▸ **EXERCISE BRIEF**: For this exercise, please reproduce the records below word for word, from the first line through the line with "moved: clock in grey <82, 198, 135, 291>".

*** Opening RECORDS FOR THE EXERCISE ***

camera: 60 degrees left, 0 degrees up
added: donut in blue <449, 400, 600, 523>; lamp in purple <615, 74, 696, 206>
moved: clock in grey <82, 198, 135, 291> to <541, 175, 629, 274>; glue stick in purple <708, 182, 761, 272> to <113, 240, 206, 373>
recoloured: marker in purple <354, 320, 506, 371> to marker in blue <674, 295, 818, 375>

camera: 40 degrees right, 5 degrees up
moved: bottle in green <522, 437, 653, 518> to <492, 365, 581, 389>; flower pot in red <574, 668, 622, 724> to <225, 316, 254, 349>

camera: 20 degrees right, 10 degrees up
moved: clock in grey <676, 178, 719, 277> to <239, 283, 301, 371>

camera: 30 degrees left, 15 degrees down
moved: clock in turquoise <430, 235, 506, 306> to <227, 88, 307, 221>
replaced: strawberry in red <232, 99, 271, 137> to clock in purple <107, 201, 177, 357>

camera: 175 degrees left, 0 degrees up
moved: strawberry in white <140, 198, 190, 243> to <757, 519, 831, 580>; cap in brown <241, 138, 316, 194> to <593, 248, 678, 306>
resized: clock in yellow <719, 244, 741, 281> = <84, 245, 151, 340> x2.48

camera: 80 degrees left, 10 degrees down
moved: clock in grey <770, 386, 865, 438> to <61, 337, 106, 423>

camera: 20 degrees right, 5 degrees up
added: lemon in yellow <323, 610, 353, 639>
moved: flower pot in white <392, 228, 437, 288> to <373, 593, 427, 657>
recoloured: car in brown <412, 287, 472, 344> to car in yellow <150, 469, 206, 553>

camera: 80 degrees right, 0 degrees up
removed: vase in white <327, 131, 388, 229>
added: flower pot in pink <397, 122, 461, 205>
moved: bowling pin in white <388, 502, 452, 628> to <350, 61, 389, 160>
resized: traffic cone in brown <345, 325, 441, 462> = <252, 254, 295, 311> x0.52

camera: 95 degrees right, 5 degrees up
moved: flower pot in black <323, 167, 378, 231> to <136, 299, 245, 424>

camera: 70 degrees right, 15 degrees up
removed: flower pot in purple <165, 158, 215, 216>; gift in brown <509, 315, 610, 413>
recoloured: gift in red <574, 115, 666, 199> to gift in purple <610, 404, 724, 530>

*** Closing RECORDS FOR THE EXERCISE ***

▸ **WRITTEN RESPONSE**:
camera: 60 degrees left, 0 degrees up
added: donut in blue <449, 400, 600, 523>; lamp in purple <615, 74, 696, 206>
moved: clock in grey <82, 198, 135, 291> to <541, 175, 629, 274>; glue stick in purple <708, 182, 761, 272> to <113, 240, 206, 373>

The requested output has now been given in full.